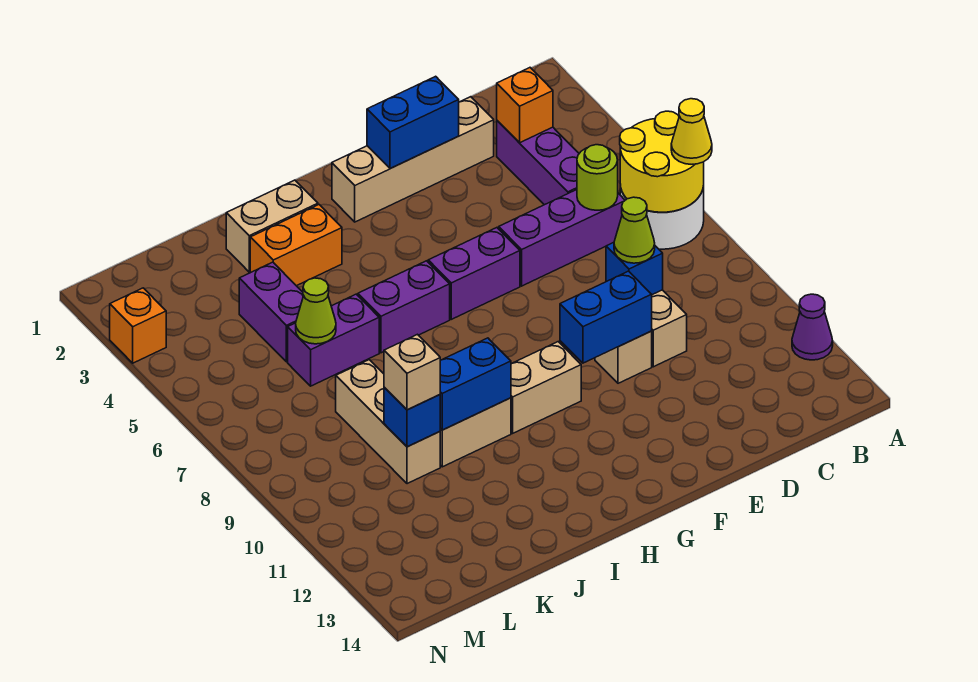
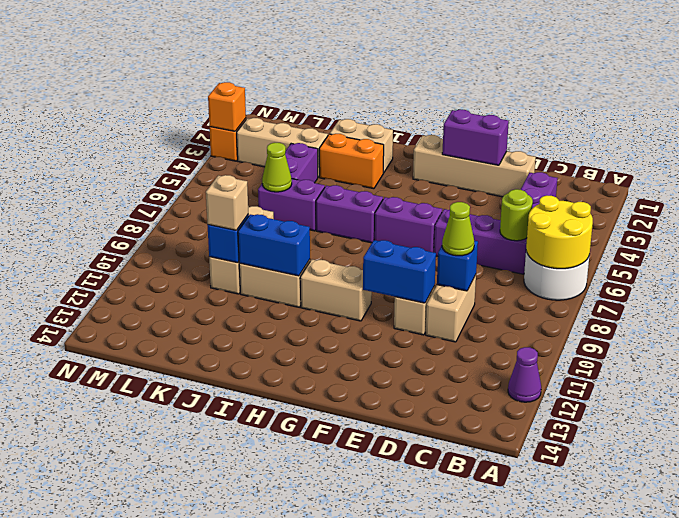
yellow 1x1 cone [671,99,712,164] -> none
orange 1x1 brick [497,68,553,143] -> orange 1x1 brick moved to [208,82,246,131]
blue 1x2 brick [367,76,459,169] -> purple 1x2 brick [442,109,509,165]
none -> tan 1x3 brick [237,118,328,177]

---

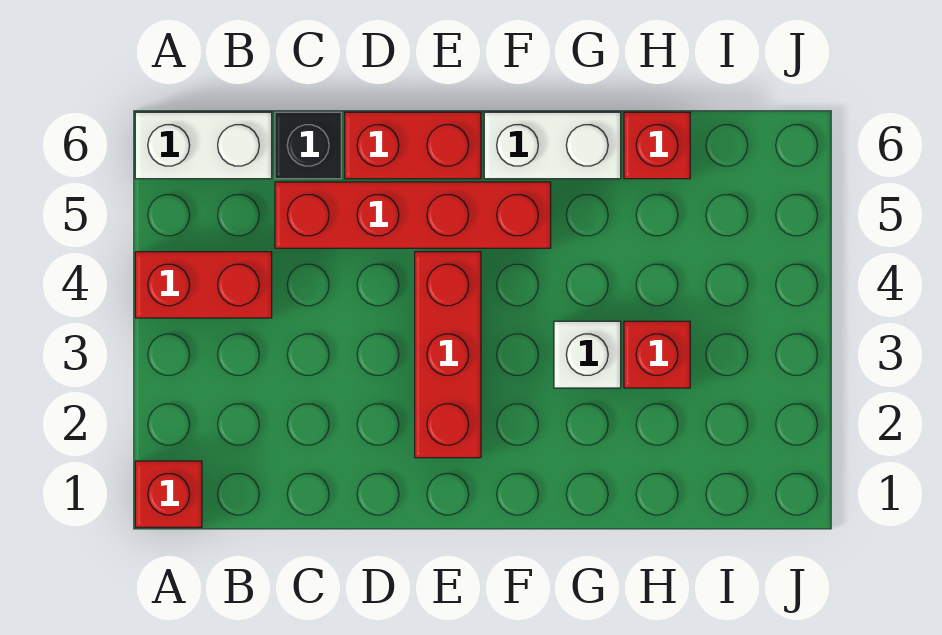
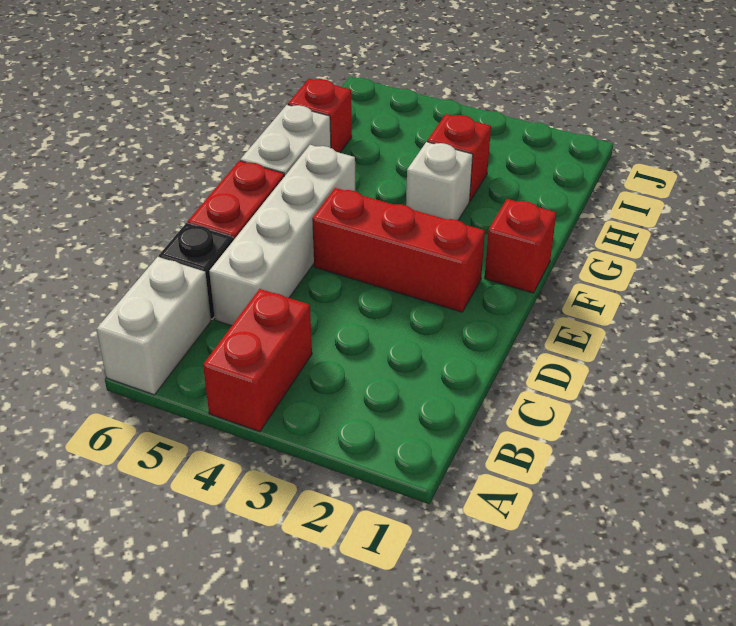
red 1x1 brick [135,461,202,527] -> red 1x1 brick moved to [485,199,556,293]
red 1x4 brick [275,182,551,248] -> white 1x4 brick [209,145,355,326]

:: Work request ::
What you return must be the lines above that run from the line with "yellow 1x1 cone [671,99,712,164] -> none" to the line with "none -> tan 1x3 brick [237,118,328,177]", inclusive, each copied exactly.

:: Answer section ::
yellow 1x1 cone [671,99,712,164] -> none
orange 1x1 brick [497,68,553,143] -> orange 1x1 brick moved to [208,82,246,131]
blue 1x2 brick [367,76,459,169] -> purple 1x2 brick [442,109,509,165]
none -> tan 1x3 brick [237,118,328,177]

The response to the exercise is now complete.